DATA below:
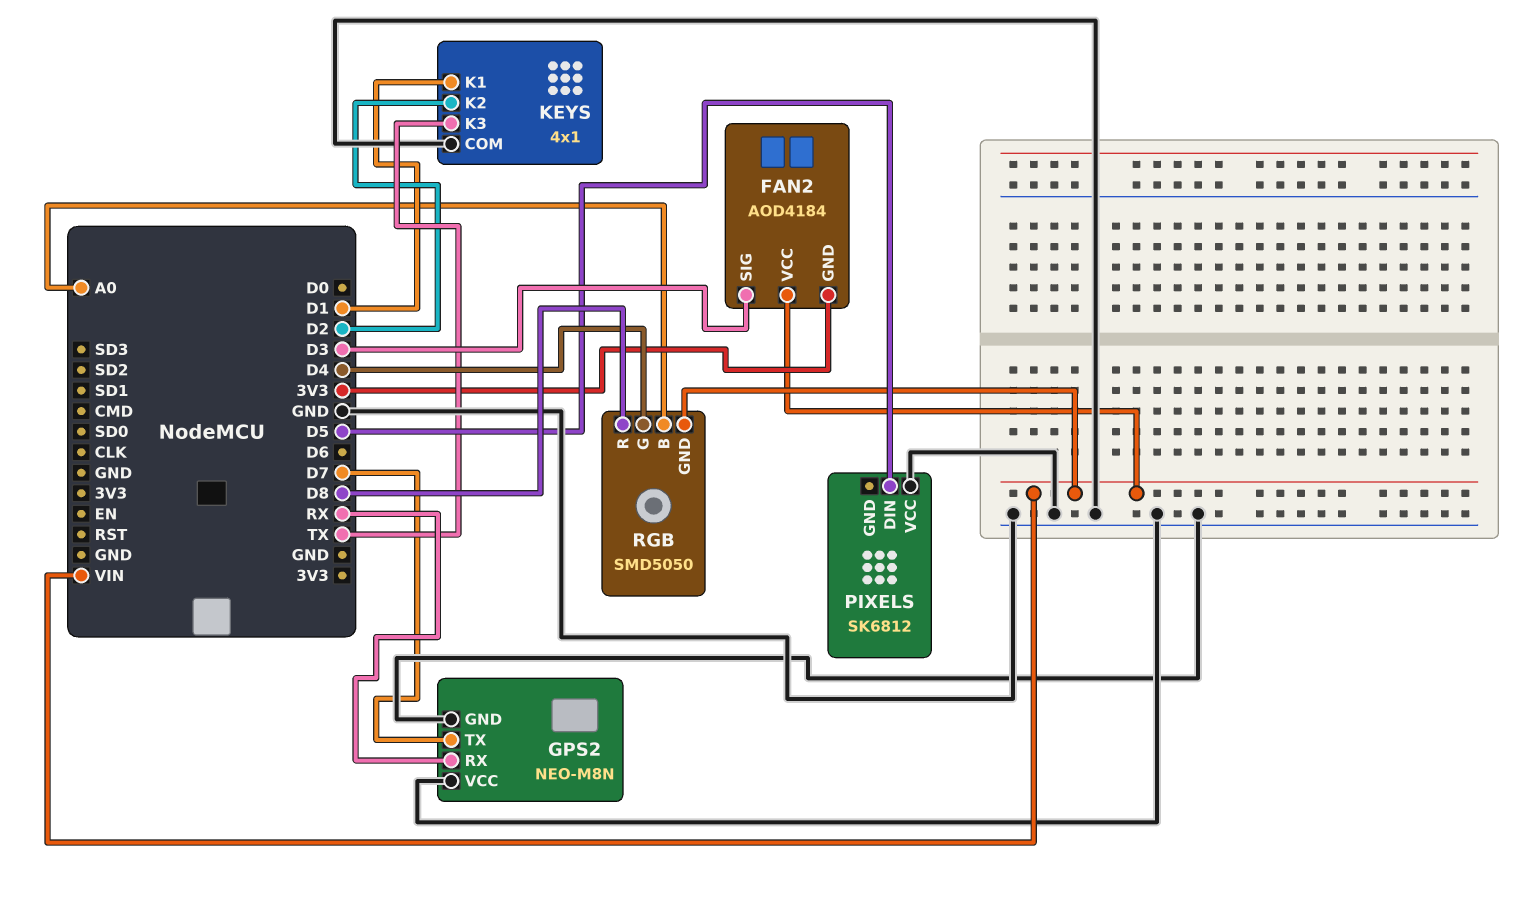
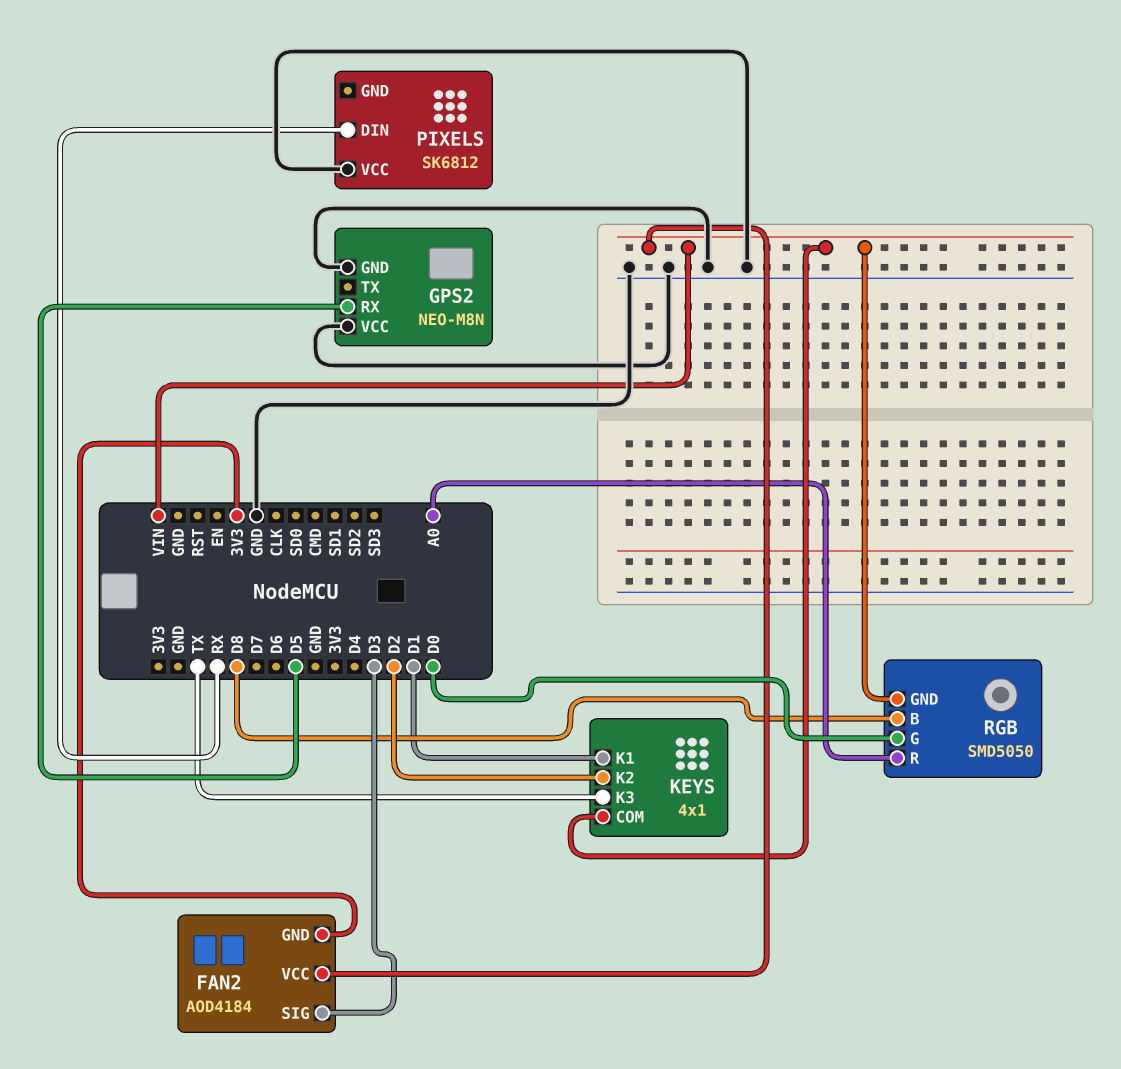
GPS2 pin RX: RX -> D5
GPS2 pin TX: D7 -> none
KEYS pin COM: GND -> VIN
PIXELS pin DIN: D5 -> RX
RGB pin B: A0 -> D8
RGB pin G: D4 -> D0
RGB pin R: D8 -> A0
End of DATA.
» **WORK TO BE COMPLETED**
Exclude the pictures. Write out the remaining data exactly.

» **OUTPUT**
GPS2 pin RX: RX -> D5
GPS2 pin TX: D7 -> none
KEYS pin COM: GND -> VIN
PIXELS pin DIN: D5 -> RX
RGB pin B: A0 -> D8
RGB pin G: D4 -> D0
RGB pin R: D8 -> A0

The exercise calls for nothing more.